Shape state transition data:
┄┄┄┄┄┄┄┄┄┄┄┄┄┄┄┄┄┄┄┄

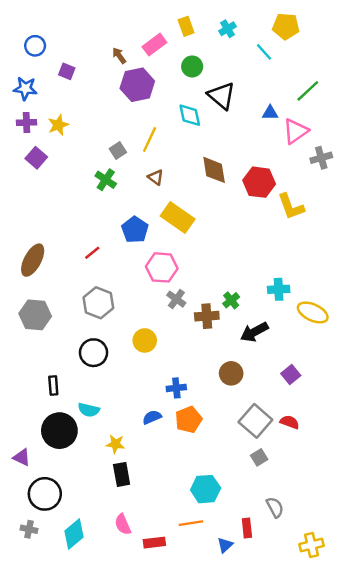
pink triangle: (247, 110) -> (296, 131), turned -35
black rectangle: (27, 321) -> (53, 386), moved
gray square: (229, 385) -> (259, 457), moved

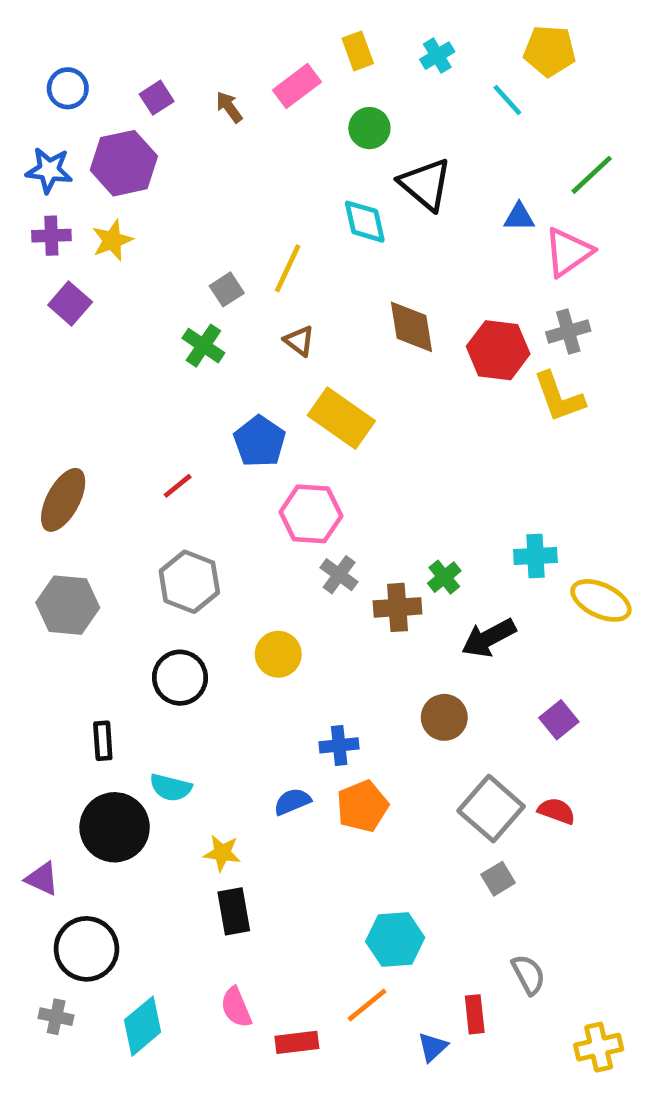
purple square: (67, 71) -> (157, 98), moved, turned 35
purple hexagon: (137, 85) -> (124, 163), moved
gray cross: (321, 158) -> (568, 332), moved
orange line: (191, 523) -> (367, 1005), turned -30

┄┄┄┄┄┄┄┄┄┄┄┄┄┄┄┄┄┄┄┄

**TASK GOAL**
Copy the records above exactly. Do not carry any picture into the copy.

**REPLY**
pink triangle: (247, 110) -> (296, 131), turned -35
black rectangle: (27, 321) -> (53, 386), moved
gray square: (229, 385) -> (259, 457), moved

purple square: (67, 71) -> (157, 98), moved, turned 35
purple hexagon: (137, 85) -> (124, 163), moved
gray cross: (321, 158) -> (568, 332), moved
orange line: (191, 523) -> (367, 1005), turned -30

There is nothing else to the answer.